## Work instructions
Give back an exact copy of the lines from the start of the material through the line bearing "U206: XNOR (in". Include both ends and nothing else.

*** Block opens ***

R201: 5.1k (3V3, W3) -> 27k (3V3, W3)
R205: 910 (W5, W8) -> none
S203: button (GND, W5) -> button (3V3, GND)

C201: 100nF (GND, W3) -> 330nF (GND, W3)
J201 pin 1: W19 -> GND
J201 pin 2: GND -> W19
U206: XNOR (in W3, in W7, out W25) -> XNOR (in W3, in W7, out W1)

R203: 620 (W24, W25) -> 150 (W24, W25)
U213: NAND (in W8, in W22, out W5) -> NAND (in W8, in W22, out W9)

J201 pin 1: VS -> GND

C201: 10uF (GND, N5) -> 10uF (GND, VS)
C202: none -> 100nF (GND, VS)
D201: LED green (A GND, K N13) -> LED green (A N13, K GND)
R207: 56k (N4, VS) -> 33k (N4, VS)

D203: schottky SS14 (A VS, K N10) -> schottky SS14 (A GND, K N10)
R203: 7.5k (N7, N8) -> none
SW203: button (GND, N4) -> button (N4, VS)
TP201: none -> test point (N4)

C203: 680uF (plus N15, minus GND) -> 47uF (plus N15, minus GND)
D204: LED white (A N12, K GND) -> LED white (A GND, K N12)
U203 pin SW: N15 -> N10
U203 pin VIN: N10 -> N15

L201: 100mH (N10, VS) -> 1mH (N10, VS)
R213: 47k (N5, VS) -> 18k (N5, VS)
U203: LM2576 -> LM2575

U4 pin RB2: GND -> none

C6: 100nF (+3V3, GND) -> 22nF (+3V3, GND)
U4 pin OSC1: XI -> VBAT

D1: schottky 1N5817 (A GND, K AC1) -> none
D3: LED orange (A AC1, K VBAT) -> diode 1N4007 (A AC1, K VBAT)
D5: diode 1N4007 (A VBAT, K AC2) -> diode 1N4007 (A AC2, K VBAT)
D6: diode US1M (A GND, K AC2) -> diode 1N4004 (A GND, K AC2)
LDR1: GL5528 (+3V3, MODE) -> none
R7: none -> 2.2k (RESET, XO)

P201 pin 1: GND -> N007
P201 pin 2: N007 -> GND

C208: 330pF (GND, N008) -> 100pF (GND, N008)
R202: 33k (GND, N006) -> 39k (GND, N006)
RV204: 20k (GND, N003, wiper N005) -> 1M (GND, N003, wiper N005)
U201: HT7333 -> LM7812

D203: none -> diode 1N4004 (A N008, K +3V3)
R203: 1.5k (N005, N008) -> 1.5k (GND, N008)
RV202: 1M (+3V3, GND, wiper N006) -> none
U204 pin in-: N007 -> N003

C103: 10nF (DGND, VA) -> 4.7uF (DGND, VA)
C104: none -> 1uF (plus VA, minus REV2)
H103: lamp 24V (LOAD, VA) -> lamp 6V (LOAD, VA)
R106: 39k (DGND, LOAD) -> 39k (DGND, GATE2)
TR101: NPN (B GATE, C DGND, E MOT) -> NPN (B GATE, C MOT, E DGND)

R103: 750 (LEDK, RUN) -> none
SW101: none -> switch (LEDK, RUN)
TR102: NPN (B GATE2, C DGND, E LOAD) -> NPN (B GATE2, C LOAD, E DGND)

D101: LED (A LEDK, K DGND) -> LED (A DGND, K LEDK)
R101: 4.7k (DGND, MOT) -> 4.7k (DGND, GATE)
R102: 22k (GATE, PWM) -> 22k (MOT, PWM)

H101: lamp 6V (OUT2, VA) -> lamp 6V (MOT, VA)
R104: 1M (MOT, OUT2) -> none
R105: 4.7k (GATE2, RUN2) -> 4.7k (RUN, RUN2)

*** Block closes ***

## Answer space
R201: 5.1k (3V3, W3) -> 27k (3V3, W3)
R205: 910 (W5, W8) -> none
S203: button (GND, W5) -> button (3V3, GND)

C201: 100nF (GND, W3) -> 330nF (GND, W3)
J201 pin 1: W19 -> GND
J201 pin 2: GND -> W19
U206: XNOR (in W3, in W7, out W25) -> XNOR (in W3, in W7, out W1)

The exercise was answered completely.